(Material shown)

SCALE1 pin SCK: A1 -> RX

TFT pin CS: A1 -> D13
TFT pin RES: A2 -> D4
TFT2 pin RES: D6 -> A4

(End Material shown)
(Material shown)

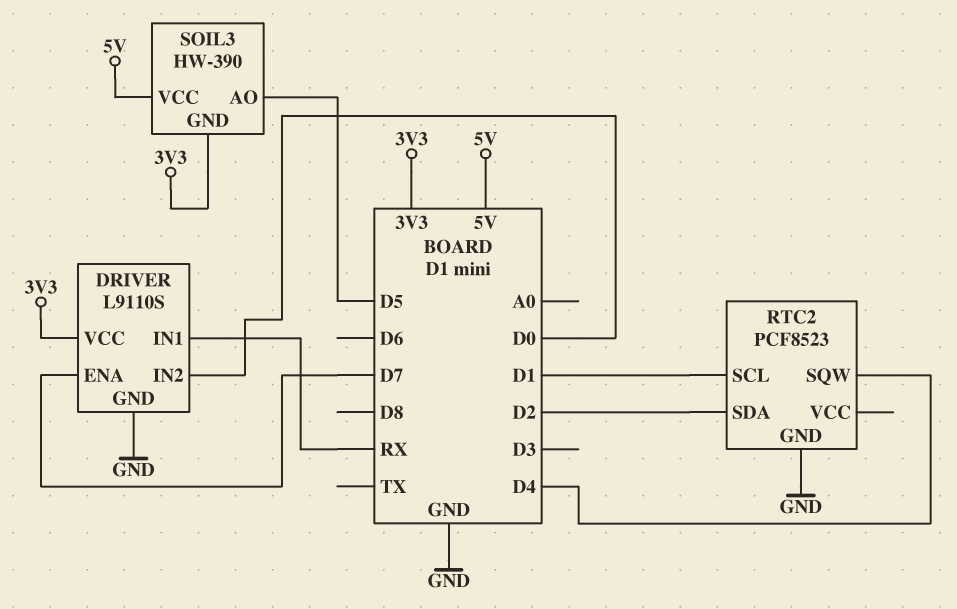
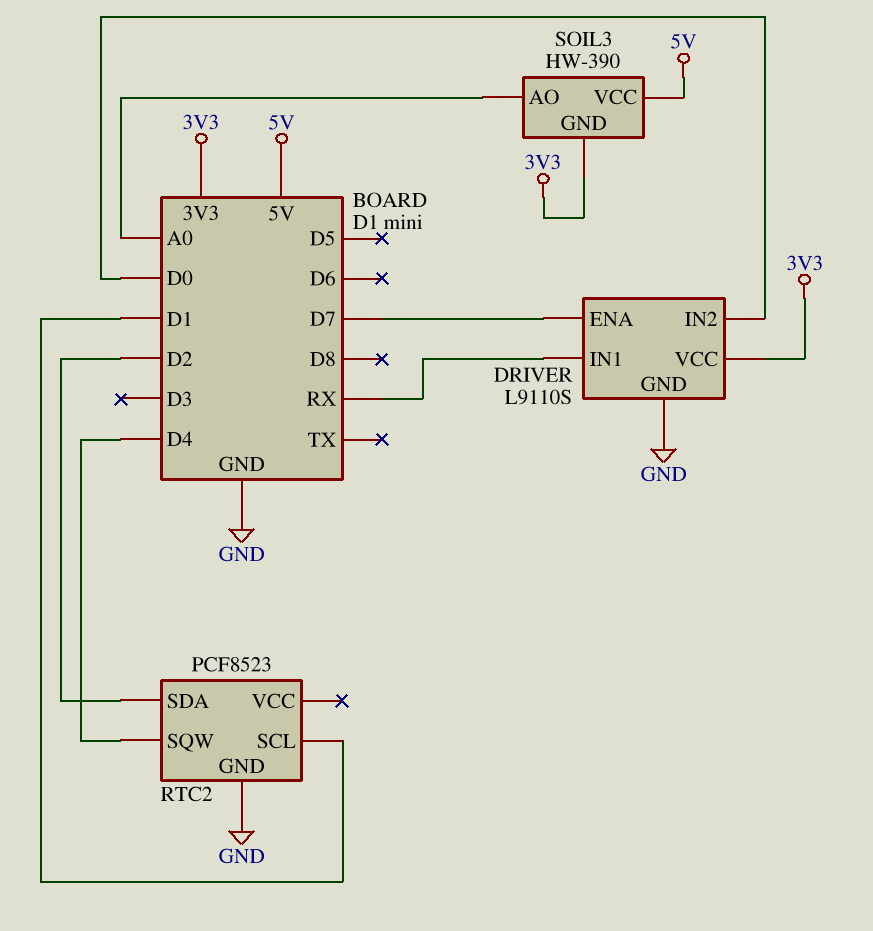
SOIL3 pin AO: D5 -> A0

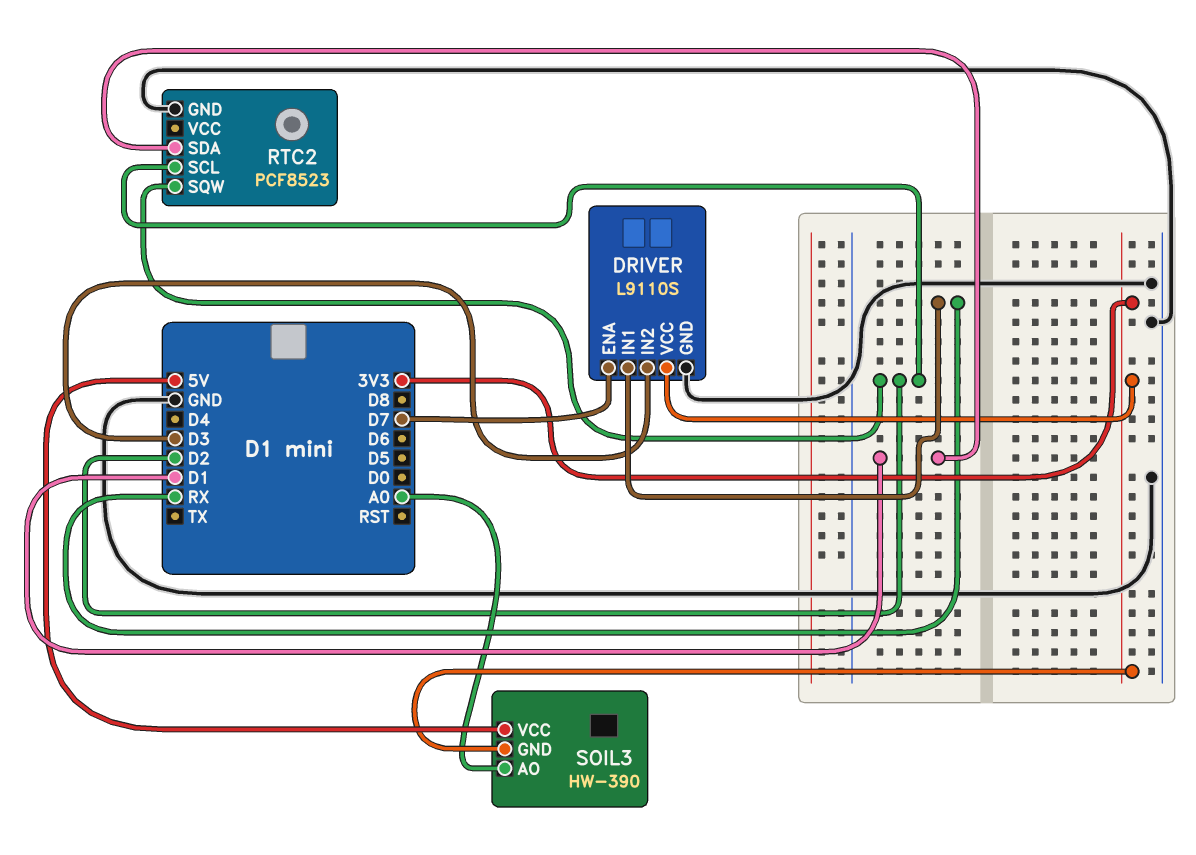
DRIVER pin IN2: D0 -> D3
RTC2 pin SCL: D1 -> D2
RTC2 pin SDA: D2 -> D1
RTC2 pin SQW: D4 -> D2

(End Material shown)

Although the records above contain pictures, the copy should not; retype exactly the lines from the one containing "SOIL3 pin AO: D5 -> A0" through the one containing "RTC2 pin SQW: D4 -> D2".

- [Written response]:
SOIL3 pin AO: D5 -> A0

DRIVER pin IN2: D0 -> D3
RTC2 pin SCL: D1 -> D2
RTC2 pin SDA: D2 -> D1
RTC2 pin SQW: D4 -> D2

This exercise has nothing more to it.